-- Entries supplied follows --
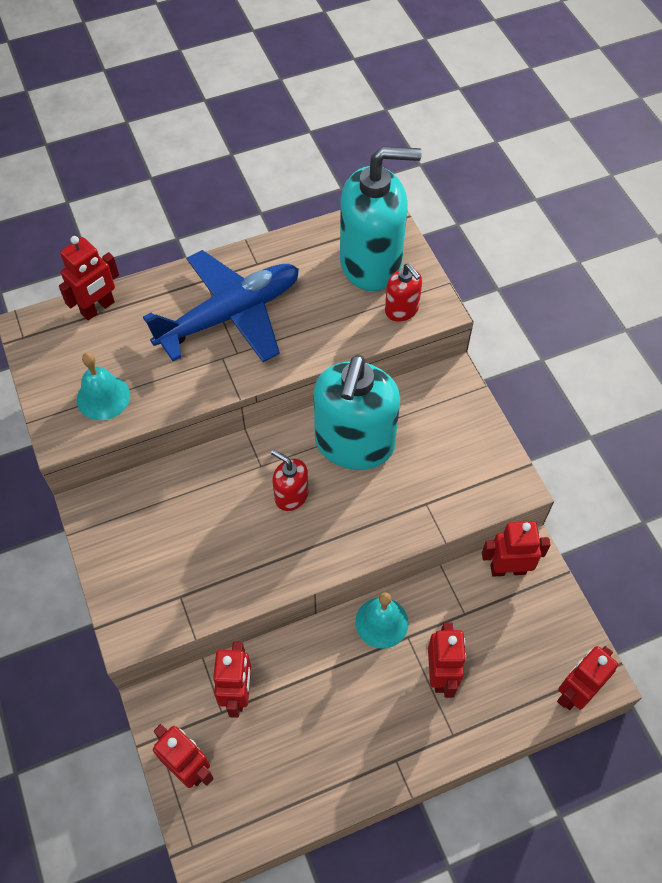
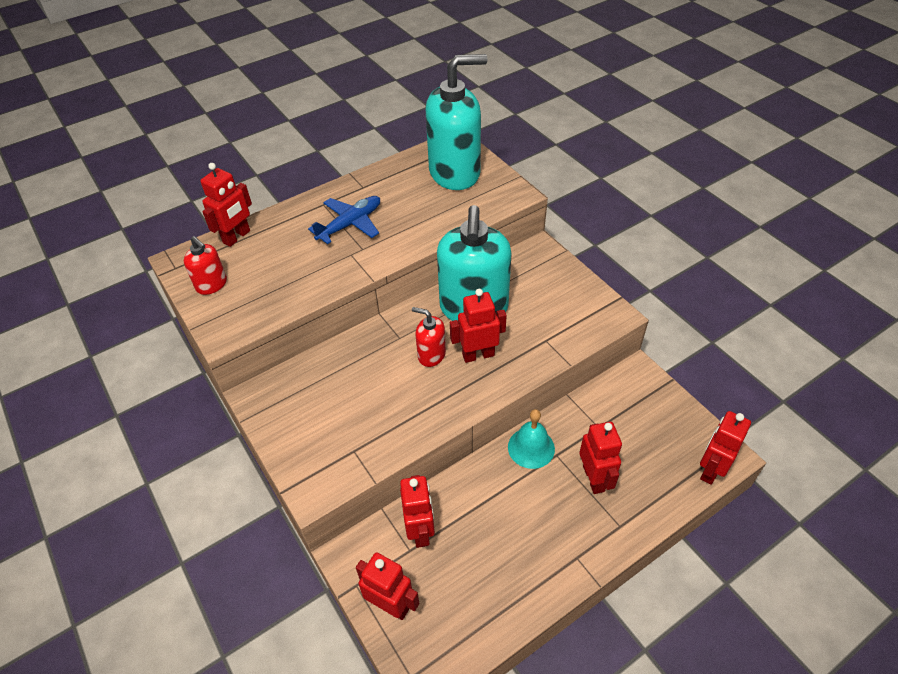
camera: 10 degrees left, 10 degrees down
(103, 397) = (254, 299): turquoise bell -> none
(230, 315) = (350, 224): blue plane -> blue plane, size x0.60
(402, 310) = (488, 199): red soap dispenser -> red soap dispenser (212, 284)
(508, 569) = (623, 386): red robot -> red robot (478, 355)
-- Entries supplied concluded --
Aim of the task: Pictures aside, return all of the material exactly as written.

Output of the exercise:
camera: 10 degrees left, 10 degrees down
(103, 397) = (254, 299): turquoise bell -> none
(230, 315) = (350, 224): blue plane -> blue plane, size x0.60
(402, 310) = (488, 199): red soap dispenser -> red soap dispenser (212, 284)
(508, 569) = (623, 386): red robot -> red robot (478, 355)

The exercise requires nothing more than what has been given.